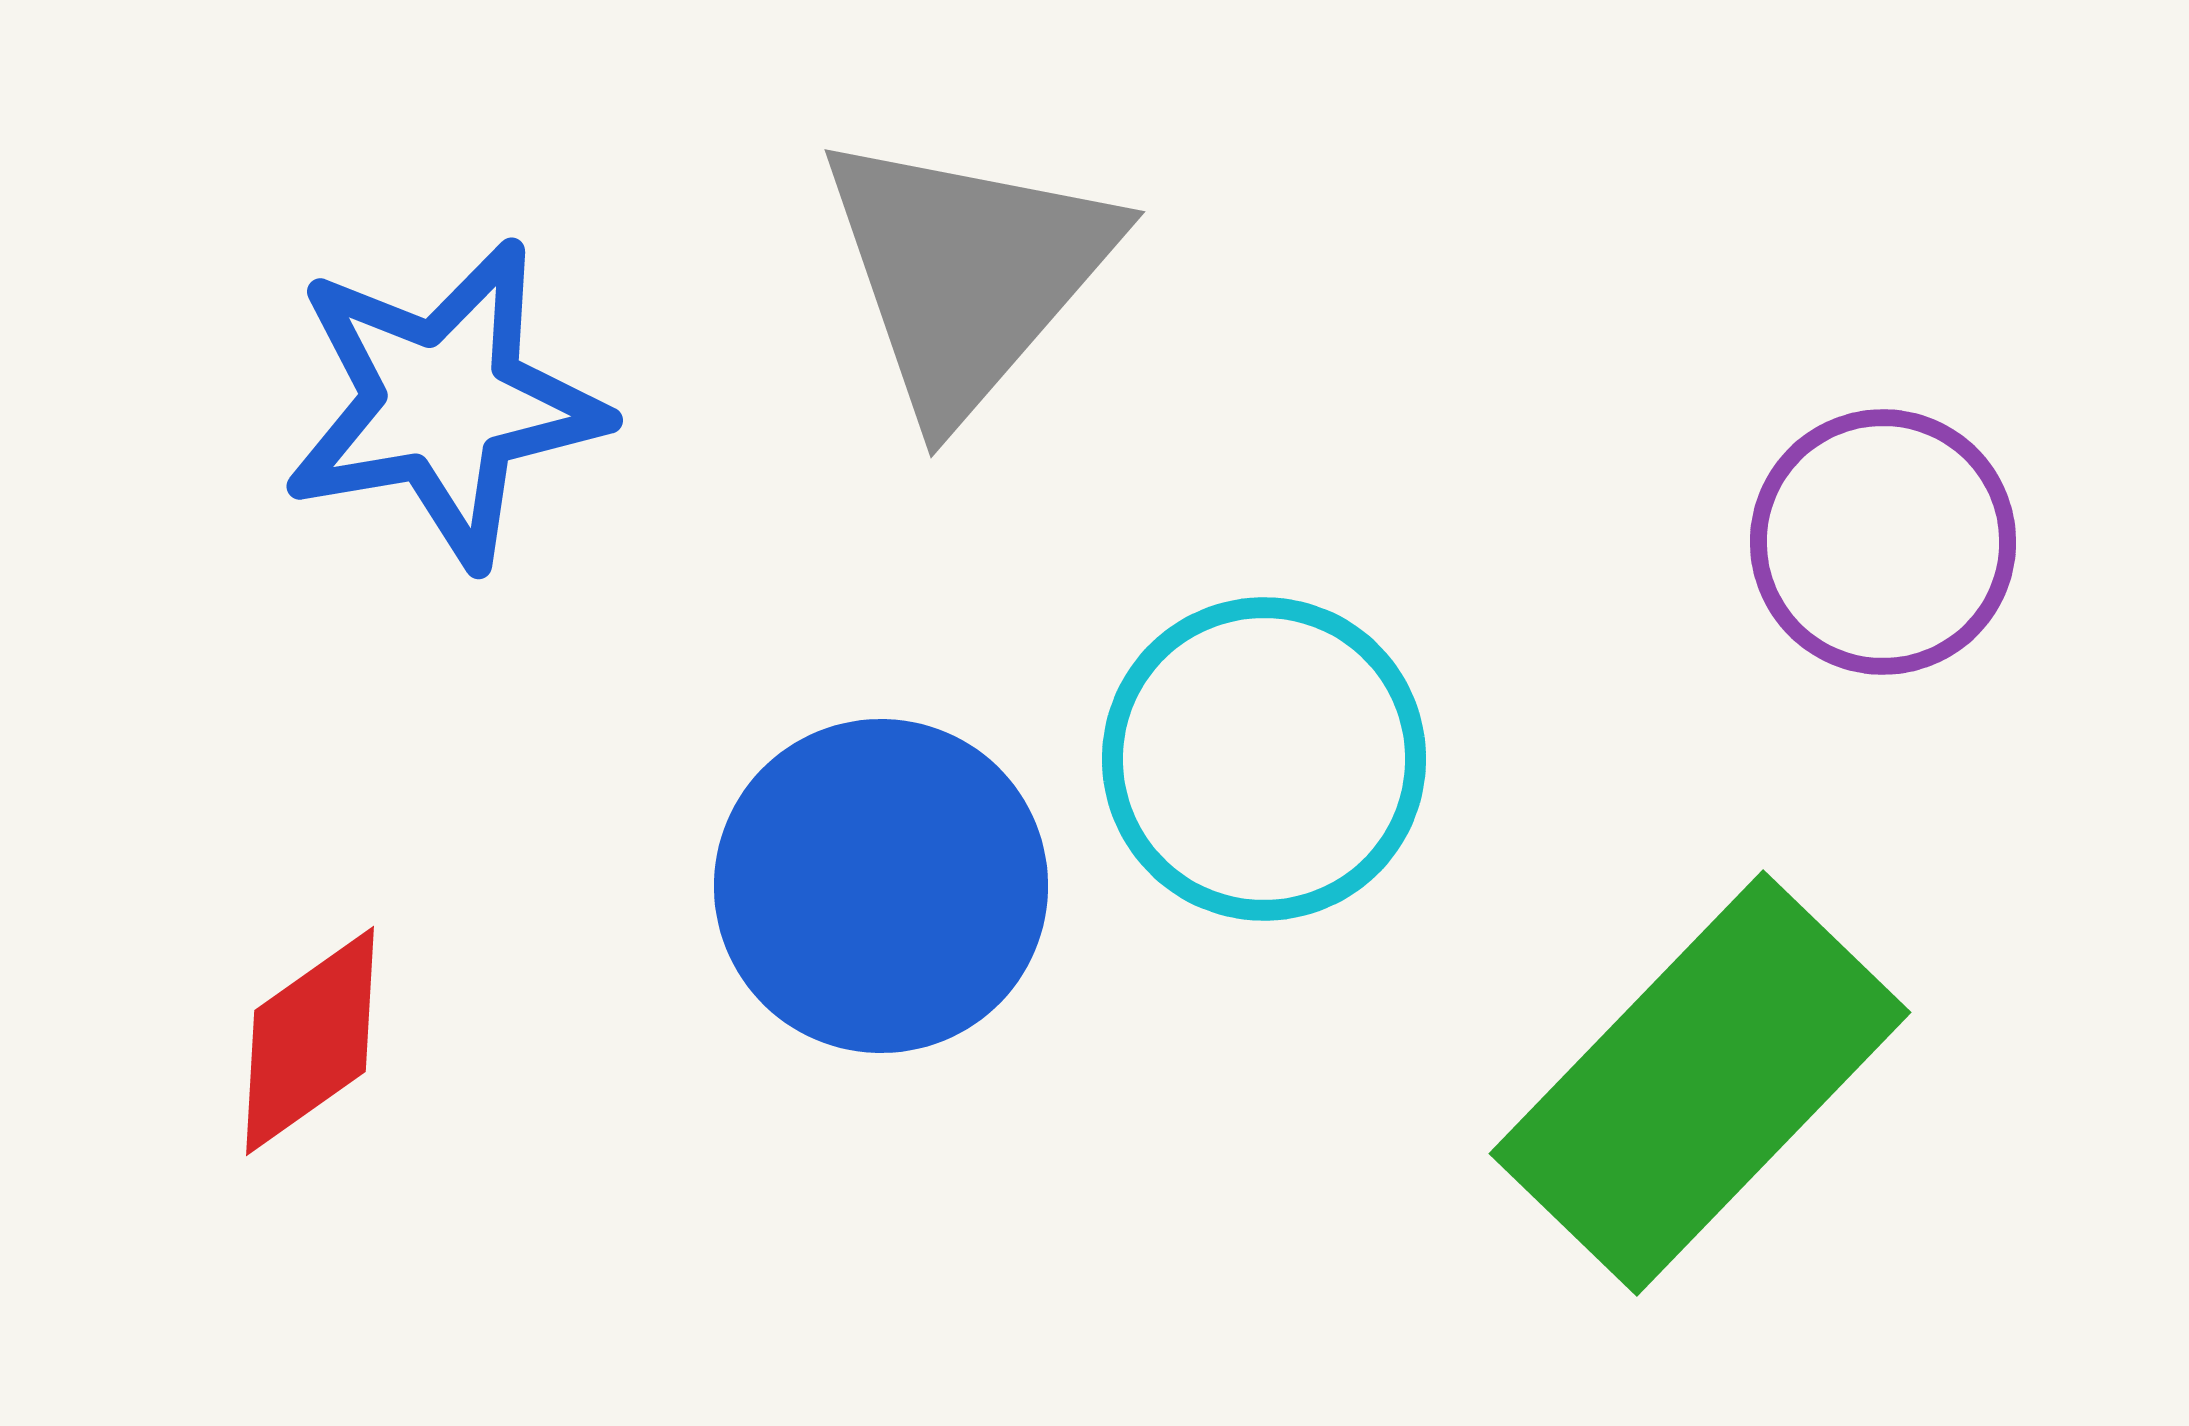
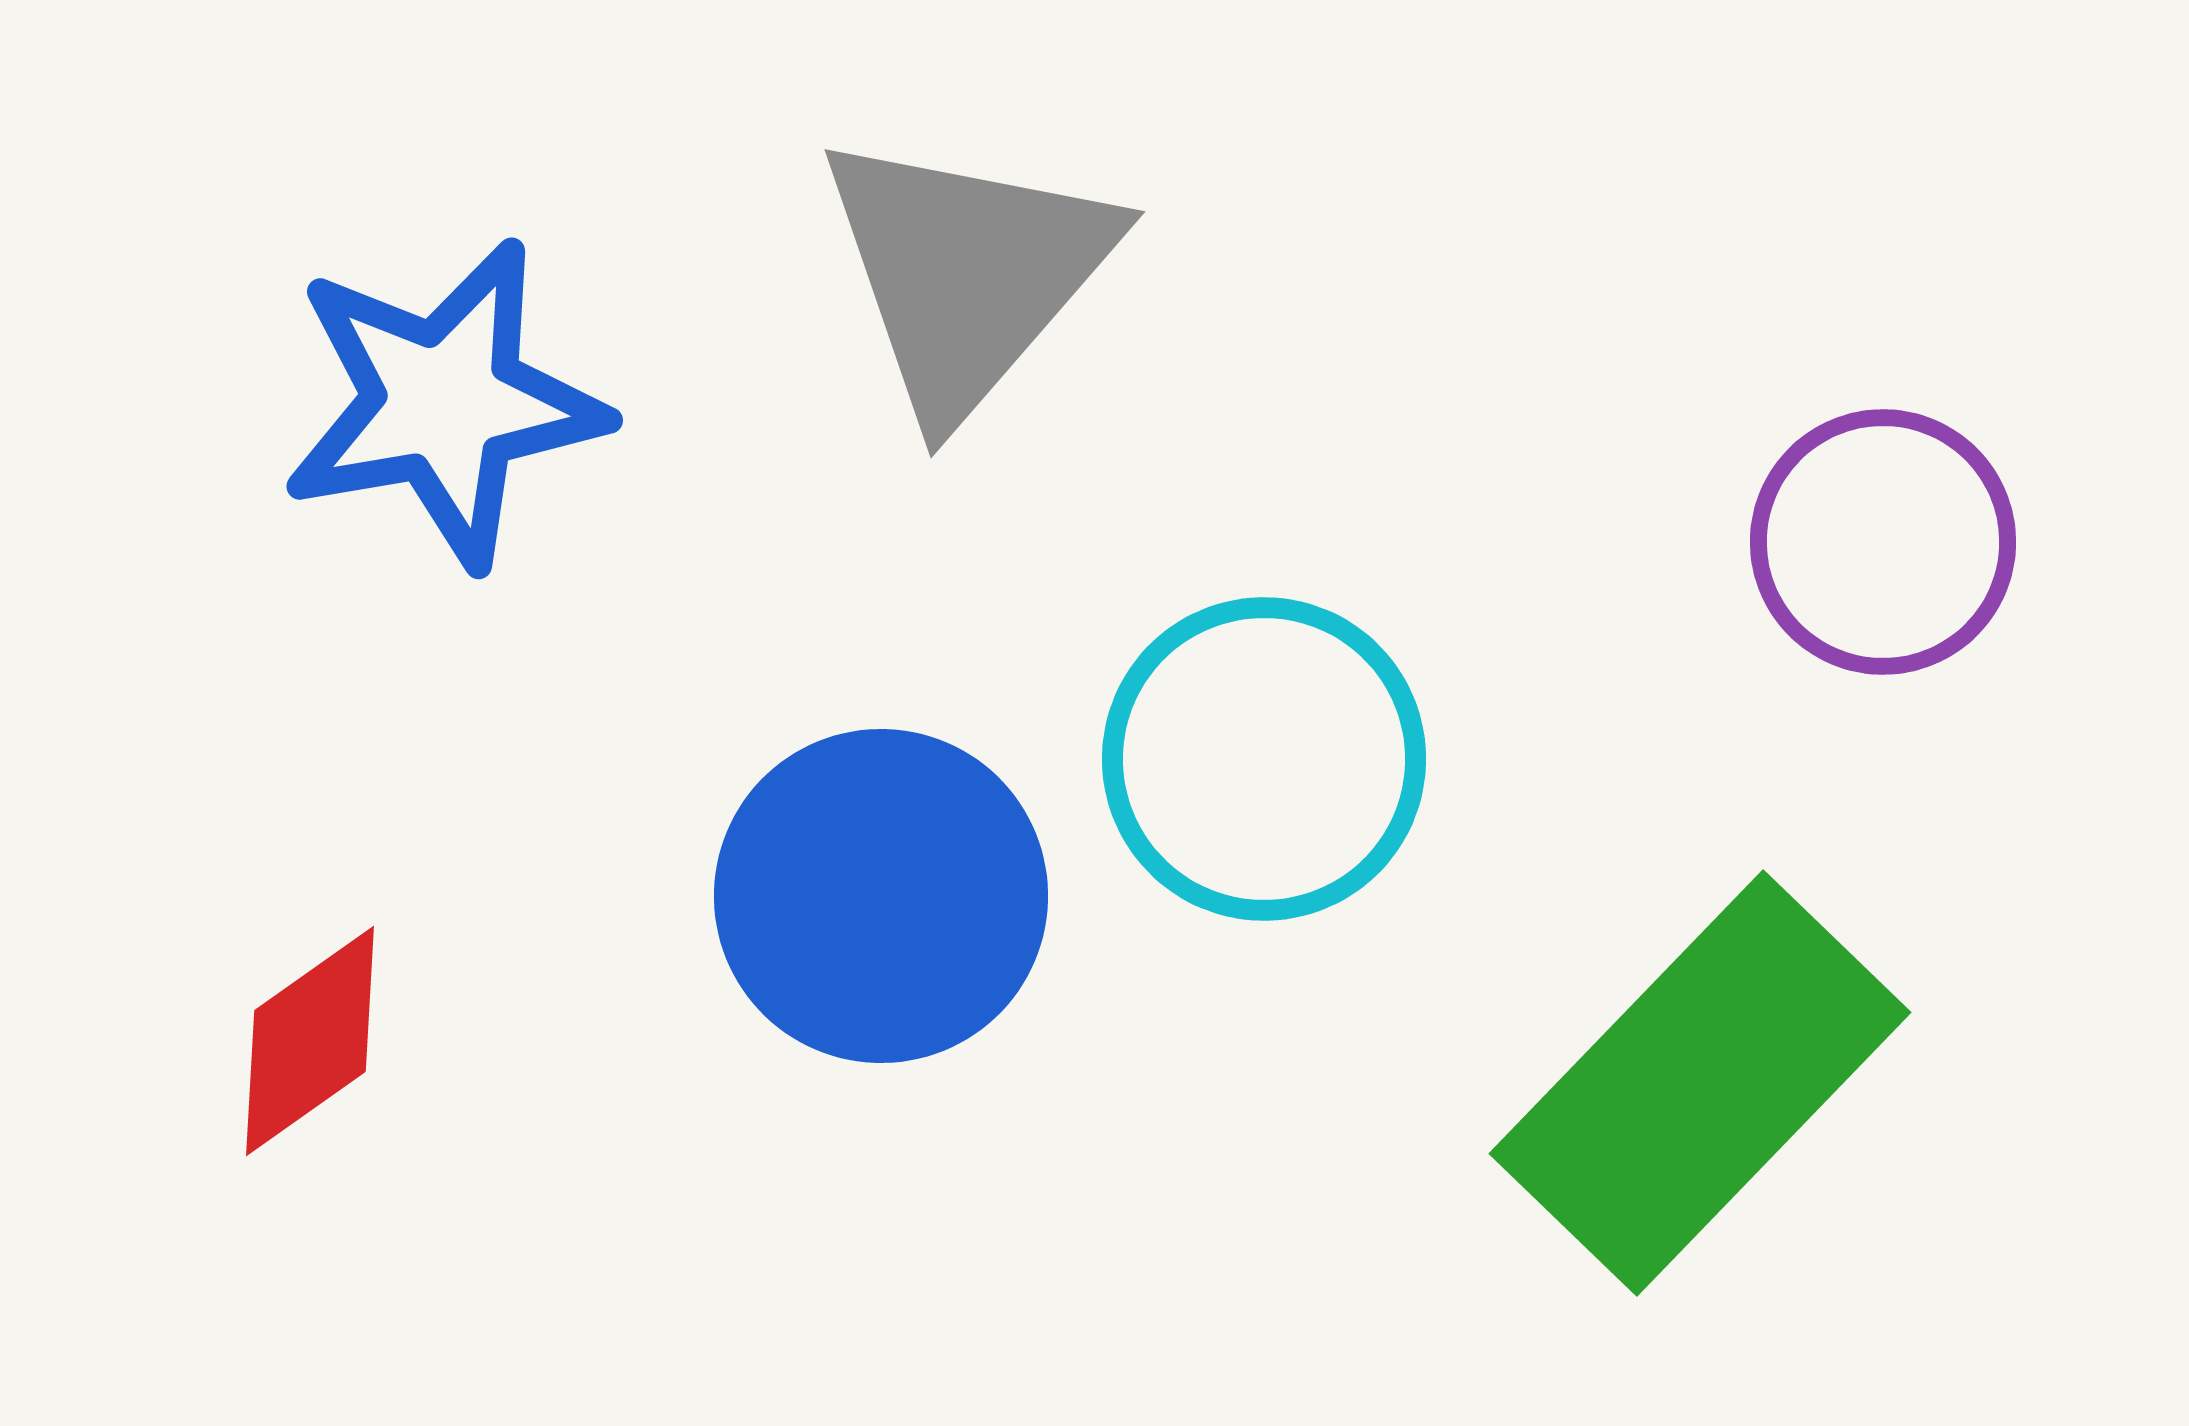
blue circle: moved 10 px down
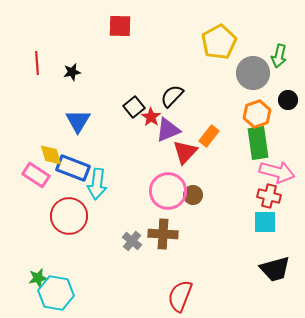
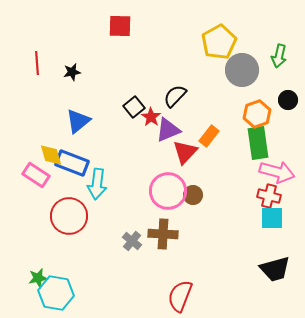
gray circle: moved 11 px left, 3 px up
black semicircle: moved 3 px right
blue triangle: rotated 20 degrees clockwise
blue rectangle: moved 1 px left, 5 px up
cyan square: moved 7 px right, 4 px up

______________________________

◆ The problem:
Return the records above verbatim, leaving out images.

◆ Answer:
blue circle: moved 10 px down
gray circle: moved 11 px left, 3 px up
black semicircle: moved 3 px right
blue triangle: rotated 20 degrees clockwise
blue rectangle: moved 1 px left, 5 px up
cyan square: moved 7 px right, 4 px up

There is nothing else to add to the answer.